**DESCRIPTION OF THE TASK:**
Only the lines in the entries below from the line with "U103: TL072 -> LM324" to the line with "U103 pin out: N6 -> N3", both included, belong in the answer, transcribed exactly and without pictures.

Data records:
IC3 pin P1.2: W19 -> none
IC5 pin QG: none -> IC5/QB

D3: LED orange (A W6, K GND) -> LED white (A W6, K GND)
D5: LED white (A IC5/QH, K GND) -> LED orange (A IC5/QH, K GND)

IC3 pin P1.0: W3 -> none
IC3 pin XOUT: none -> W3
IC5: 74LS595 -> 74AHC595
--
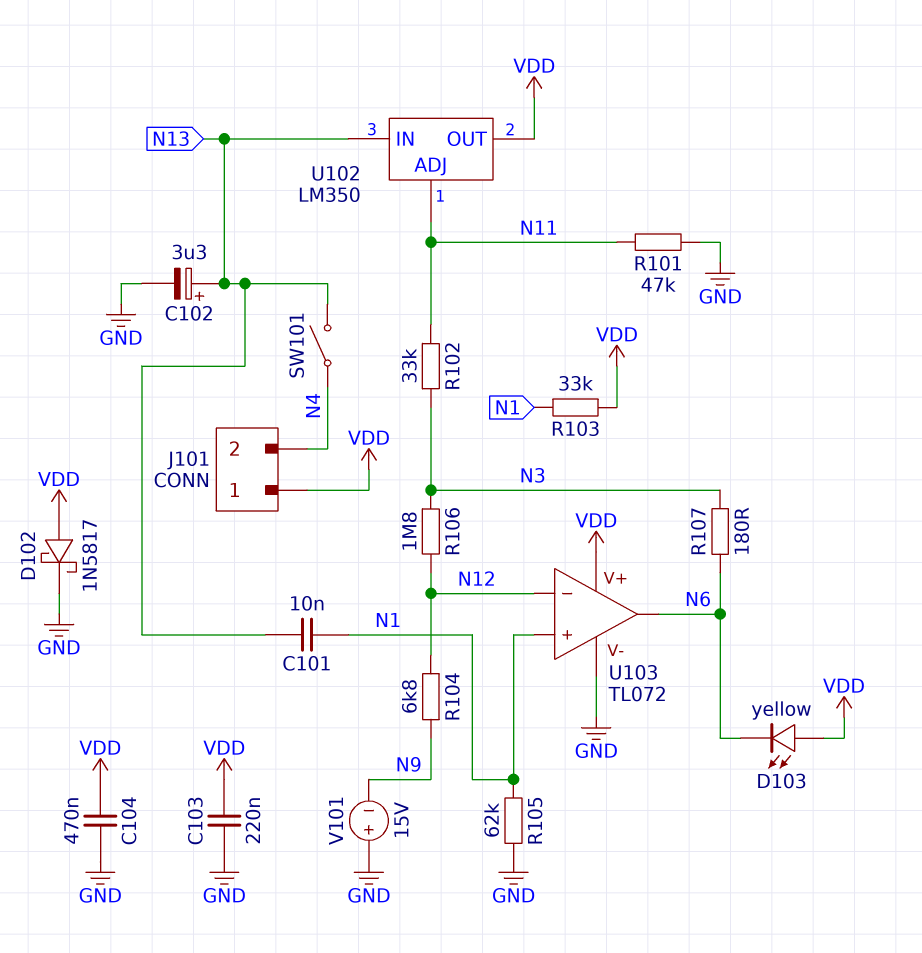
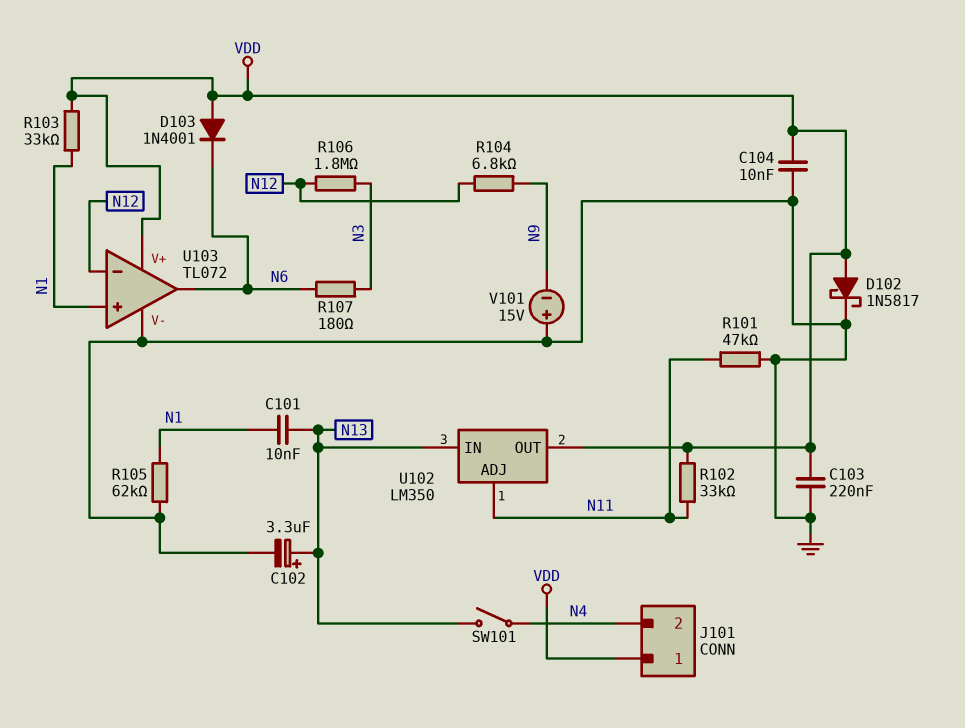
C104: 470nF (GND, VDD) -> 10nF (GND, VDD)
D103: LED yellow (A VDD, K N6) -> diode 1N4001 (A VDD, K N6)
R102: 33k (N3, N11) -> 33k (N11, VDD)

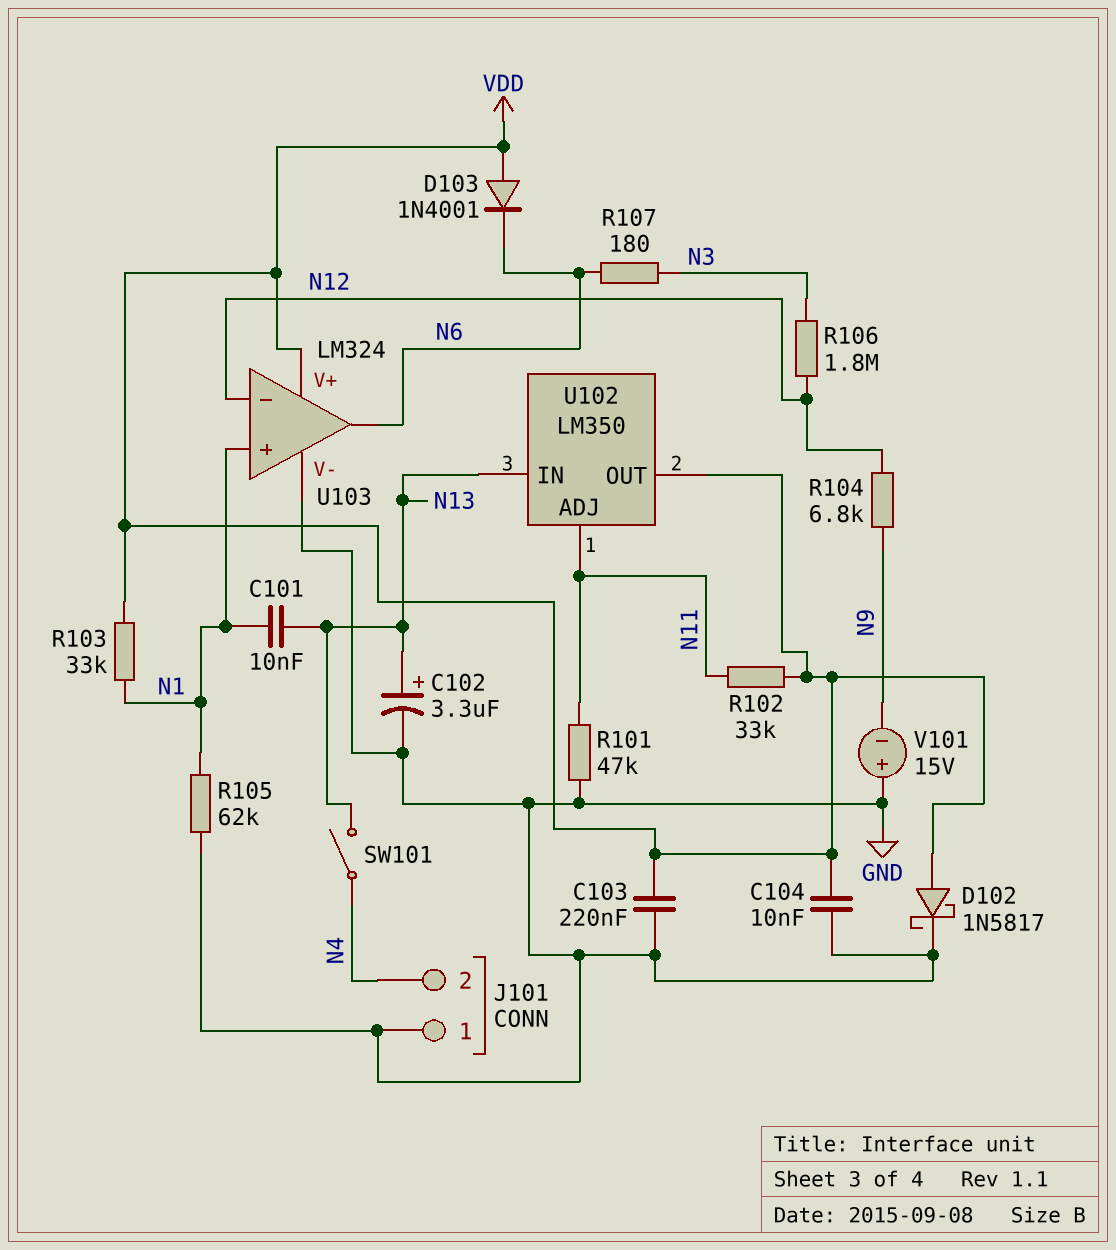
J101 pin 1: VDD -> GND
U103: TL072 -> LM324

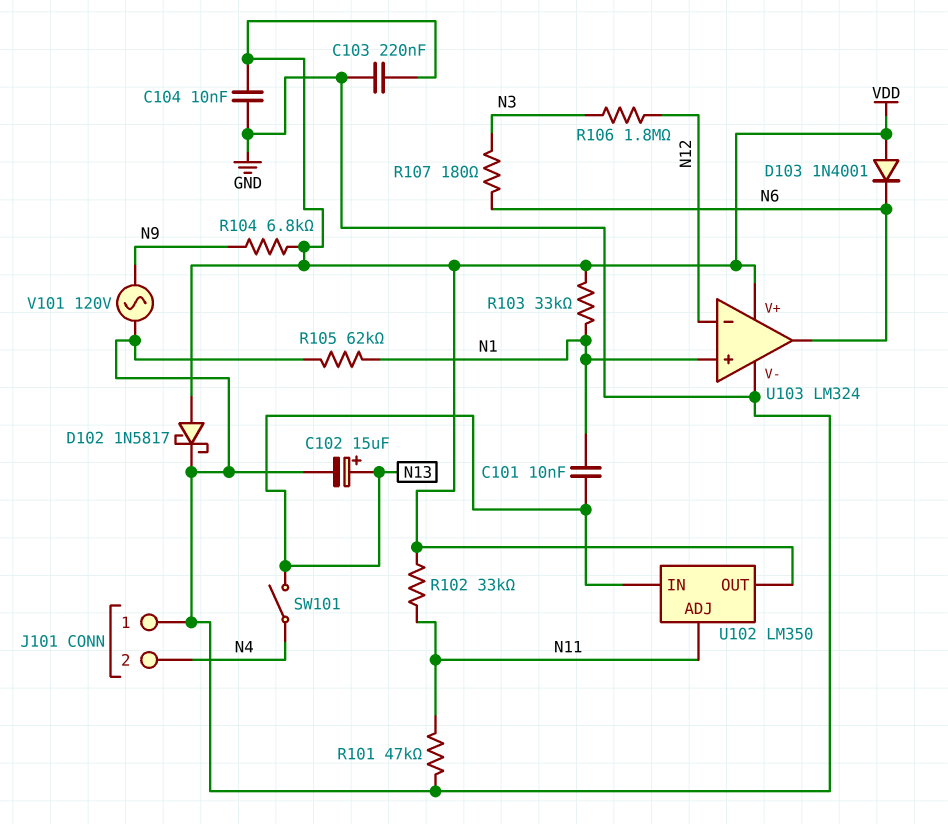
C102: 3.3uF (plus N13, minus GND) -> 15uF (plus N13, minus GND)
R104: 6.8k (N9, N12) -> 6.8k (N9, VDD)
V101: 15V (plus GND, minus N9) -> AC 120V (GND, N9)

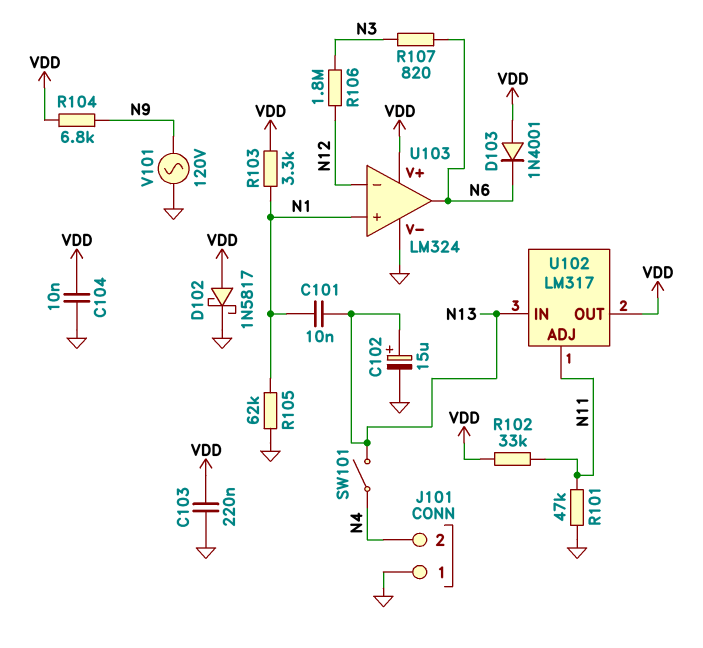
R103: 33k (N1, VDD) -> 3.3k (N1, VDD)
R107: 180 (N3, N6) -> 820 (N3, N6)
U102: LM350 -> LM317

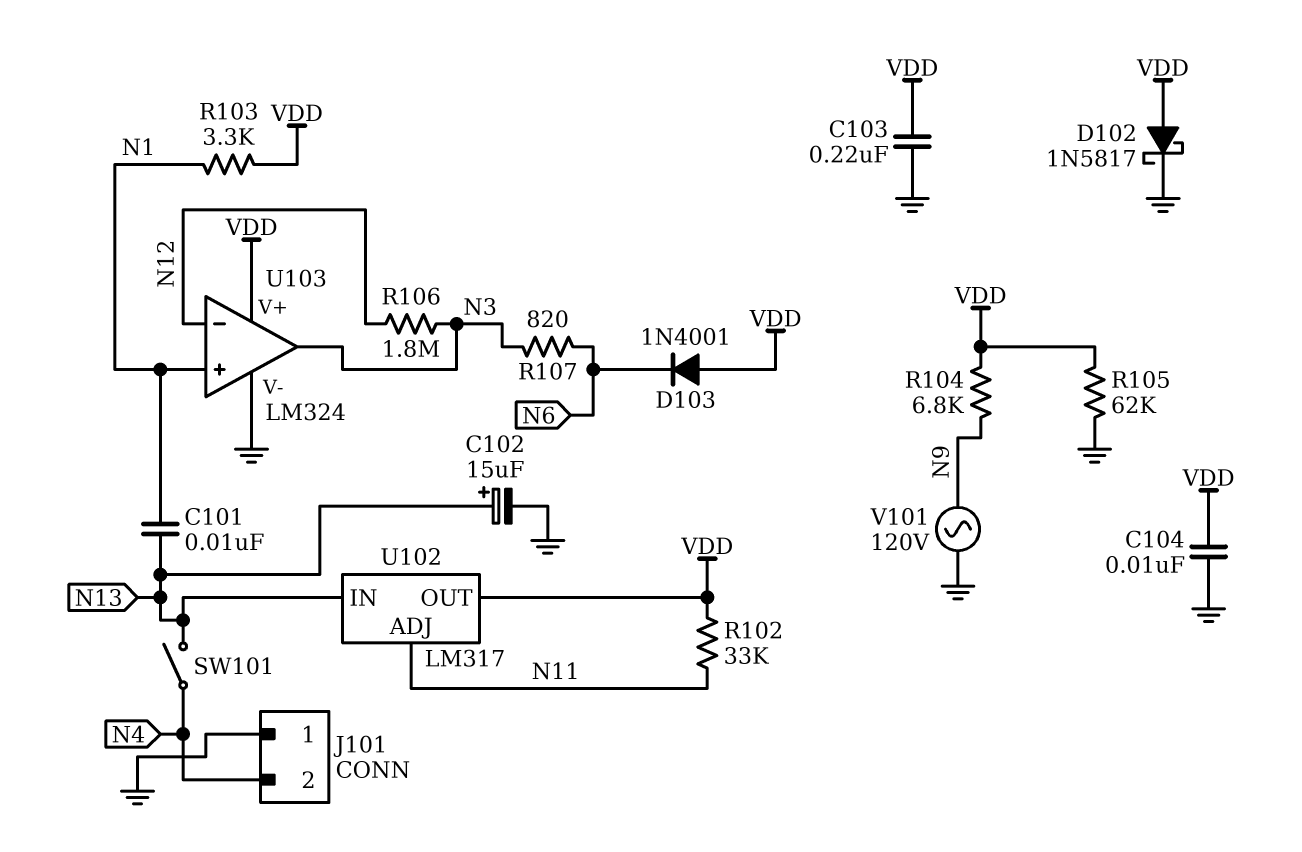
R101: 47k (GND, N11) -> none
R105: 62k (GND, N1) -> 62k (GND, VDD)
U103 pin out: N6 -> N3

**EXERCISE RESULT:**
U103: TL072 -> LM324

C102: 3.3uF (plus N13, minus GND) -> 15uF (plus N13, minus GND)
R104: 6.8k (N9, N12) -> 6.8k (N9, VDD)
V101: 15V (plus GND, minus N9) -> AC 120V (GND, N9)

R103: 33k (N1, VDD) -> 3.3k (N1, VDD)
R107: 180 (N3, N6) -> 820 (N3, N6)
U102: LM350 -> LM317

R101: 47k (GND, N11) -> none
R105: 62k (GND, N1) -> 62k (GND, VDD)
U103 pin out: N6 -> N3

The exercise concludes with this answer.